Task brief:
Your answer must be an exact copy of the records below, with no pictures in it.

Spatial reasoning data:
━━━━━━━━━━━━━━━━

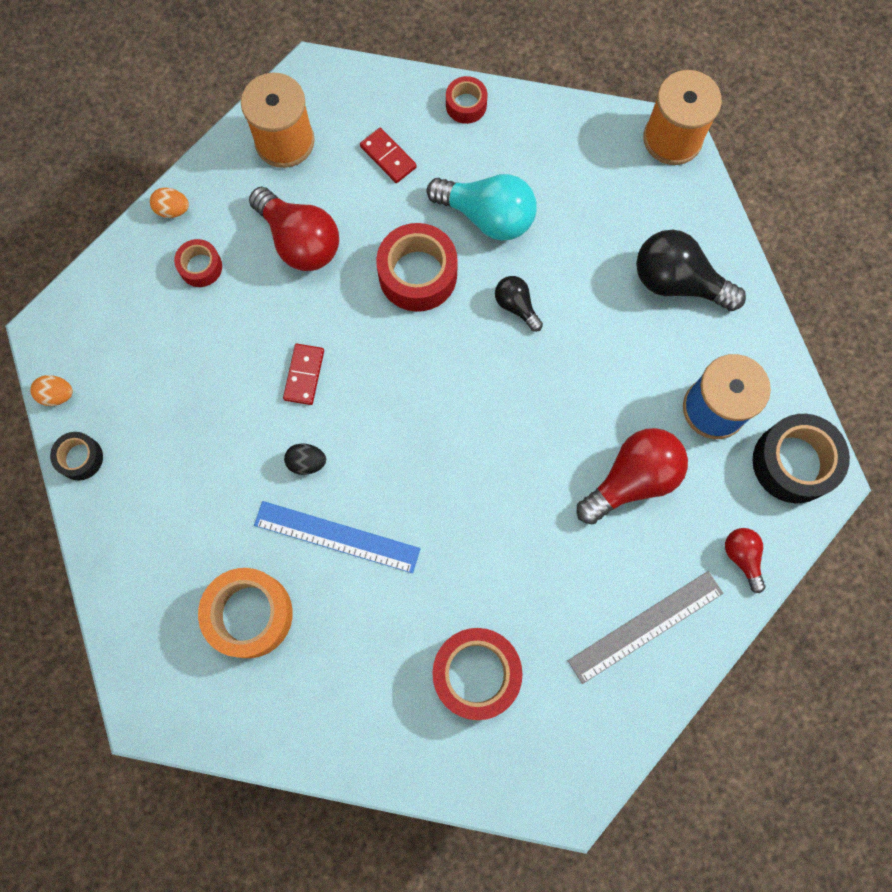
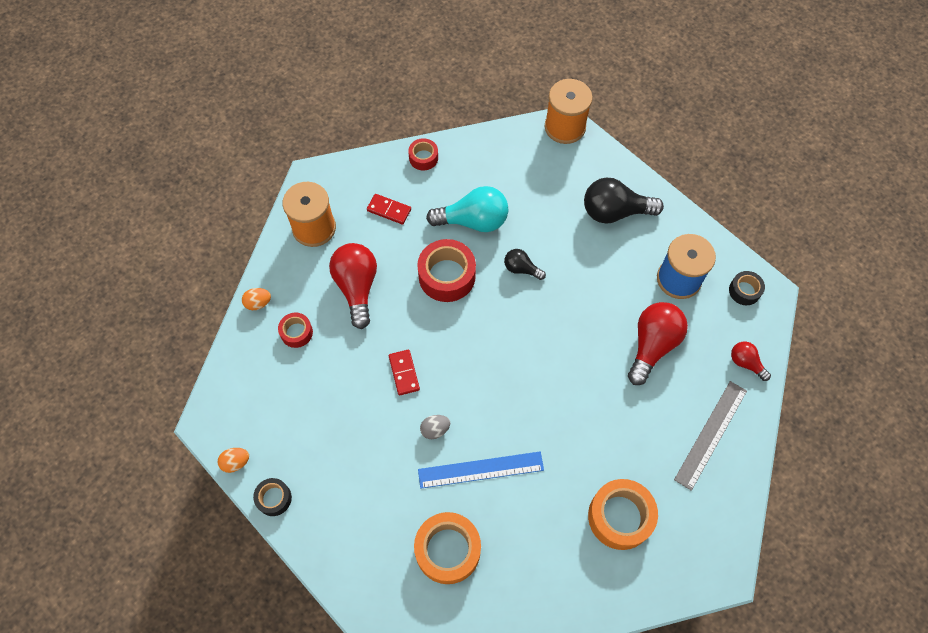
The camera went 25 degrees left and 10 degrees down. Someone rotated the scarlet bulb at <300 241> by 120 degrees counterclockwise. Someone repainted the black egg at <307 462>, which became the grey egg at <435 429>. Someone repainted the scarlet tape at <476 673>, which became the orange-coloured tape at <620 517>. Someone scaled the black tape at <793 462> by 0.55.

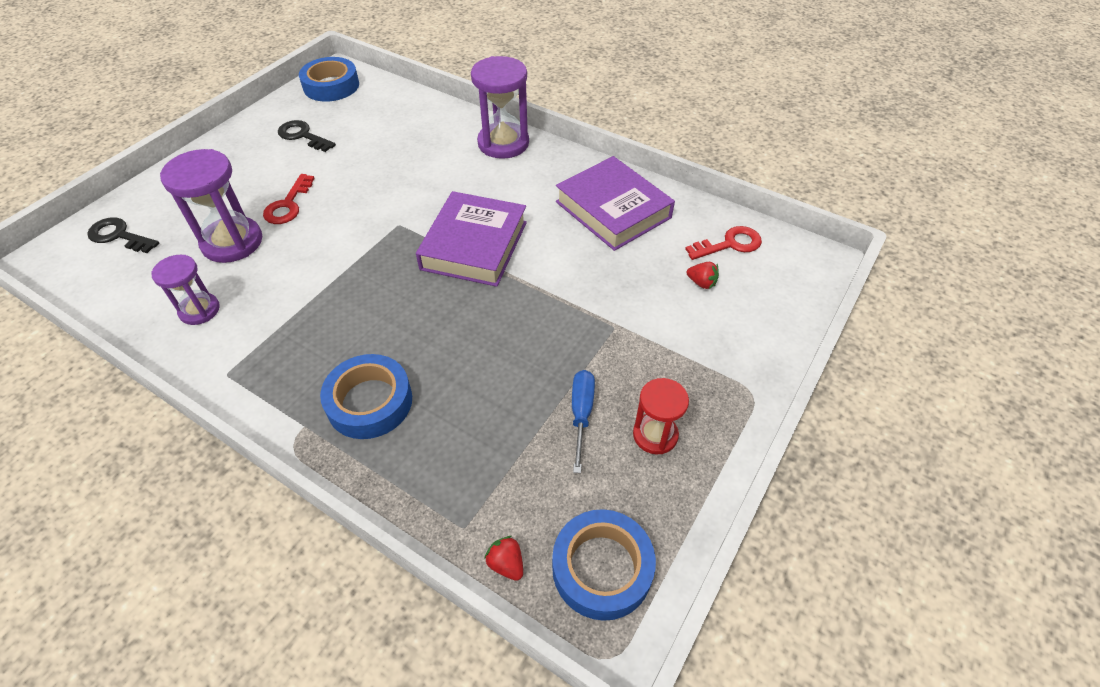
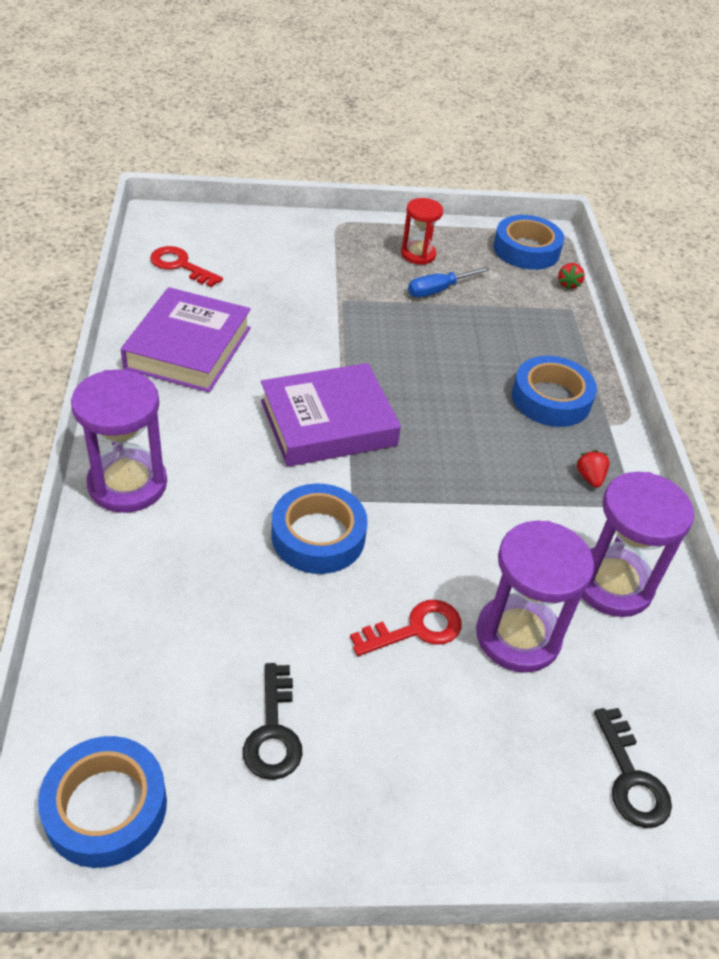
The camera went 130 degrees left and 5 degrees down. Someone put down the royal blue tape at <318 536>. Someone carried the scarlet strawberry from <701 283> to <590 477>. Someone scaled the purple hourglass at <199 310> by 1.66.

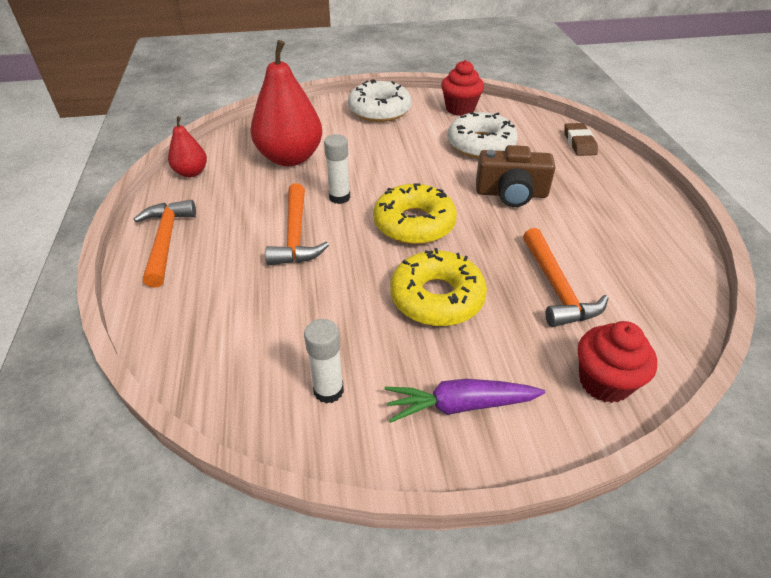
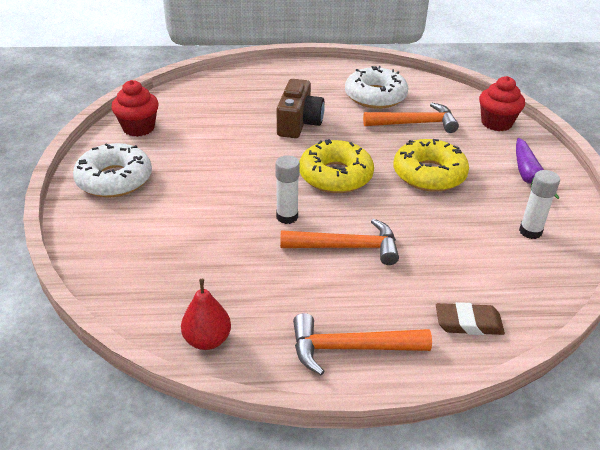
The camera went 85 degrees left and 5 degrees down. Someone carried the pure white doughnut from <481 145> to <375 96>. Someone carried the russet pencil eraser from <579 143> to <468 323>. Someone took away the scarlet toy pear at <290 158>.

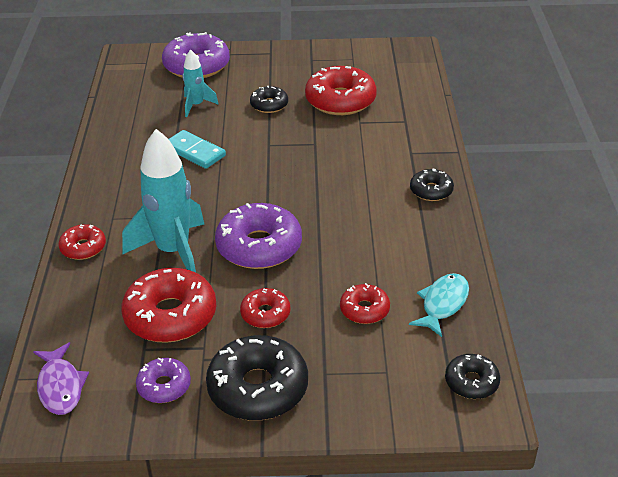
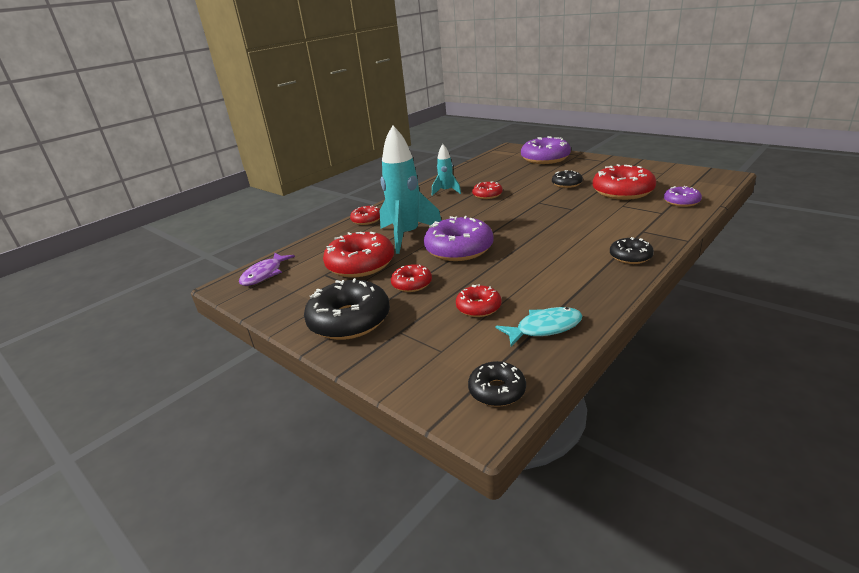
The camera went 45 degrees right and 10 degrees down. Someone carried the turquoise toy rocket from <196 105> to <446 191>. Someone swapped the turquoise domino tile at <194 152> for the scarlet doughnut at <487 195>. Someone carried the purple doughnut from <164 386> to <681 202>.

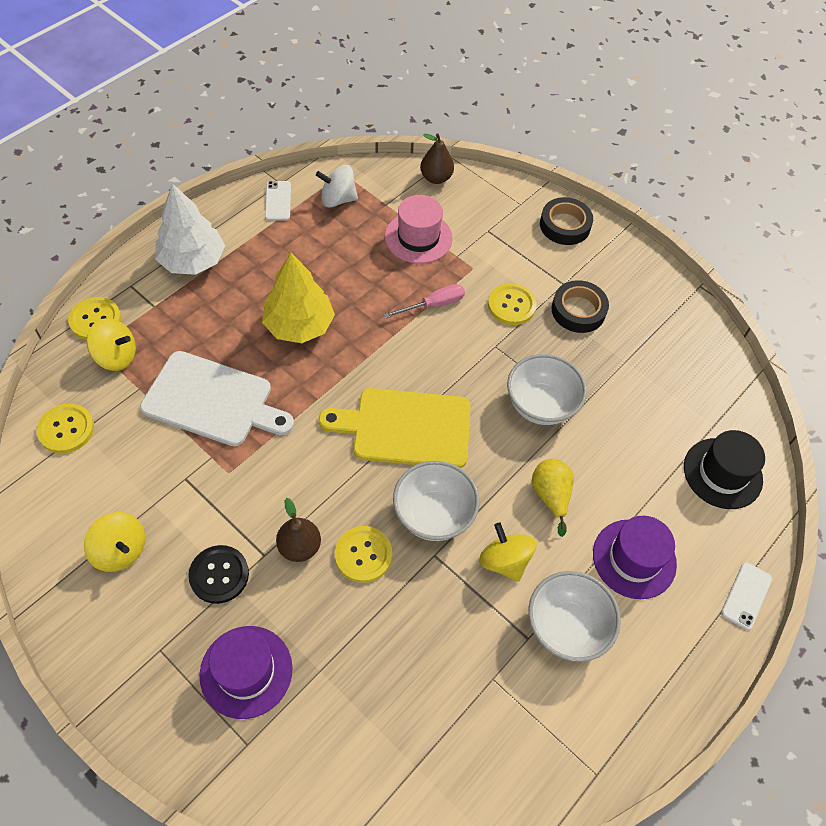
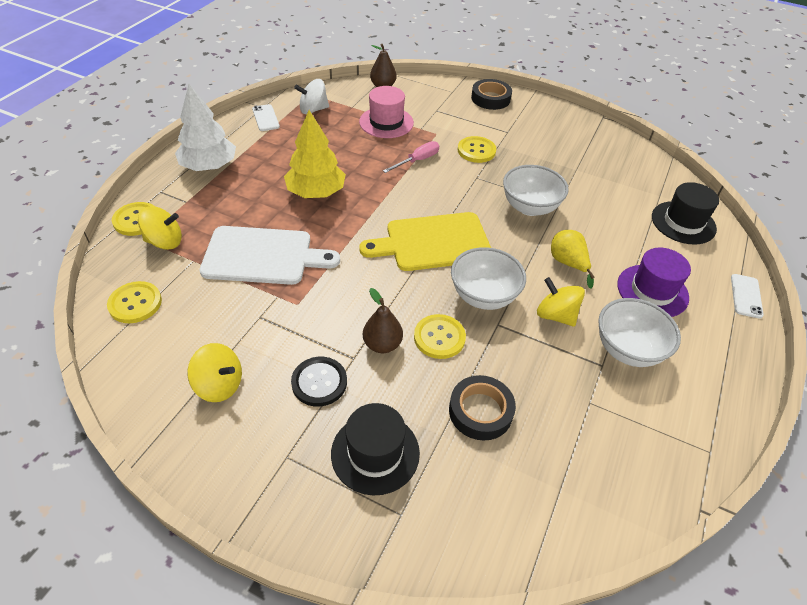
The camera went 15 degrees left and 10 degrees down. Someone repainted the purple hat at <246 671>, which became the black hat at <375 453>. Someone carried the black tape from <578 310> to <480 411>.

━━━━━━━━━━━━━━━━

Task result:
The camera went 25 degrees left and 10 degrees down. Someone rotated the scarlet bulb at <300 241> by 120 degrees counterclockwise. Someone repainted the black egg at <307 462>, which became the grey egg at <435 429>. Someone repainted the scarlet tape at <476 673>, which became the orange-coloured tape at <620 517>. Someone scaled the black tape at <793 462> by 0.55.

The camera went 130 degrees left and 5 degrees down. Someone put down the royal blue tape at <318 536>. Someone carried the scarlet strawberry from <701 283> to <590 477>. Someone scaled the purple hourglass at <199 310> by 1.66.

The camera went 85 degrees left and 5 degrees down. Someone carried the pure white doughnut from <481 145> to <375 96>. Someone carried the russet pencil eraser from <579 143> to <468 323>. Someone took away the scarlet toy pear at <290 158>.

The camera went 45 degrees right and 10 degrees down. Someone carried the turquoise toy rocket from <196 105> to <446 191>. Someone swapped the turquoise domino tile at <194 152> for the scarlet doughnut at <487 195>. Someone carried the purple doughnut from <164 386> to <681 202>.

The camera went 15 degrees left and 10 degrees down. Someone repainted the purple hat at <246 671>, which became the black hat at <375 453>. Someone carried the black tape from <578 310> to <480 411>.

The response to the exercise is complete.